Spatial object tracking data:
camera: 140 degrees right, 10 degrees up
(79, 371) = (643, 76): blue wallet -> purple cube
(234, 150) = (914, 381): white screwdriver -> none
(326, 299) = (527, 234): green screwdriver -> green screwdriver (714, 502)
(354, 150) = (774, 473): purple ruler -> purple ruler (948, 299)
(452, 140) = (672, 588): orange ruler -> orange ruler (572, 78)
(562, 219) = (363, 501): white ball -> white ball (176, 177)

--

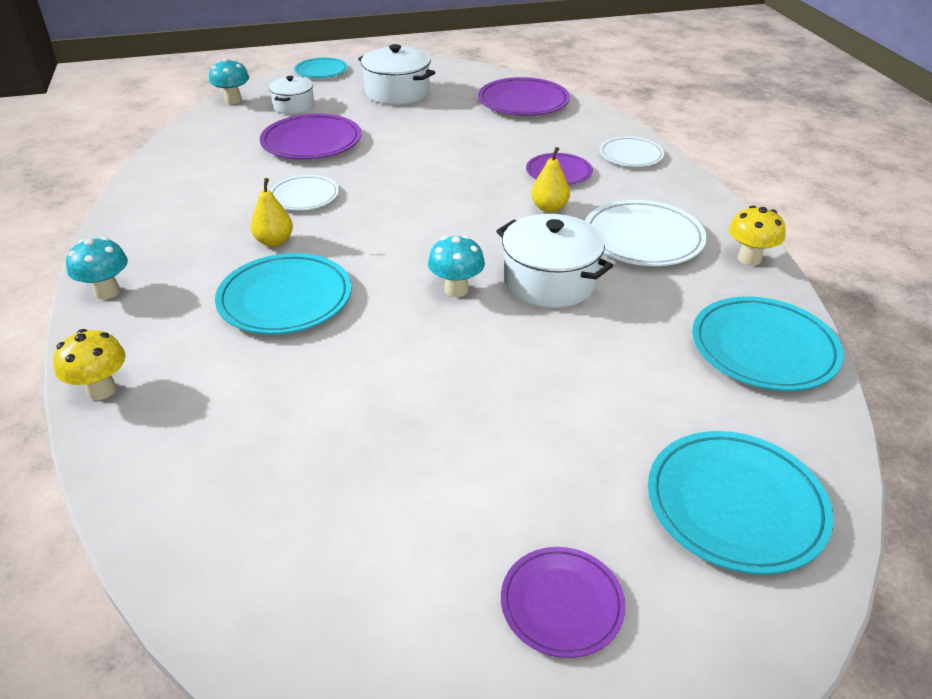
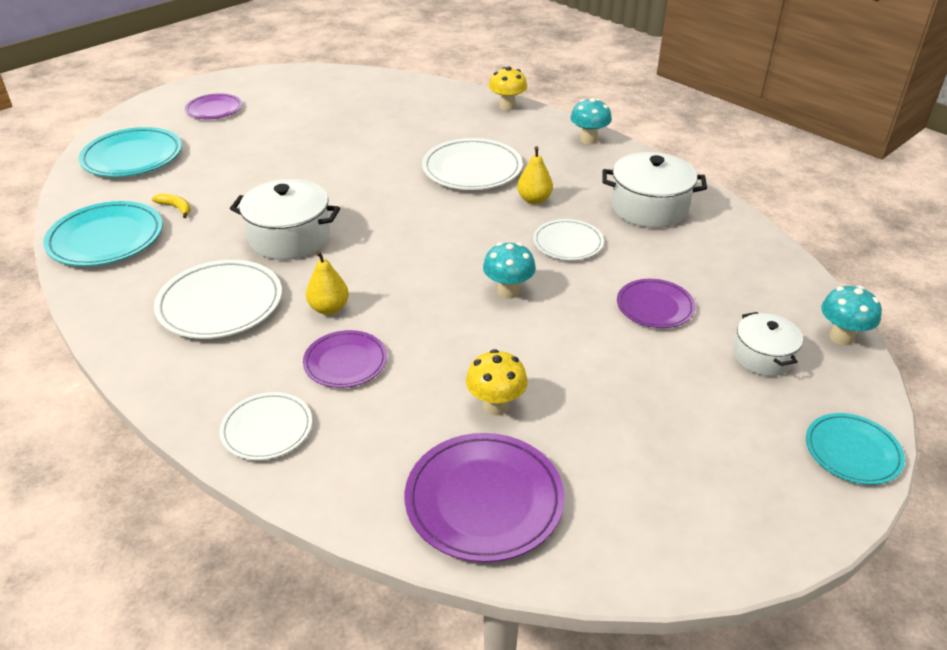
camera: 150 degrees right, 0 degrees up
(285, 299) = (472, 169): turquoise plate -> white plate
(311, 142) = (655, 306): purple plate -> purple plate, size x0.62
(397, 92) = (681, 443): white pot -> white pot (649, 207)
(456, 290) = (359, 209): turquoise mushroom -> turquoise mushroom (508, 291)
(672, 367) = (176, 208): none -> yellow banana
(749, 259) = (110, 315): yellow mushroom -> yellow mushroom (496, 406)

**Requirement:** The response must contain each line above that holds the string "degrees".

**Written response:**
camera: 140 degrees right, 10 degrees up
camera: 150 degrees right, 0 degrees up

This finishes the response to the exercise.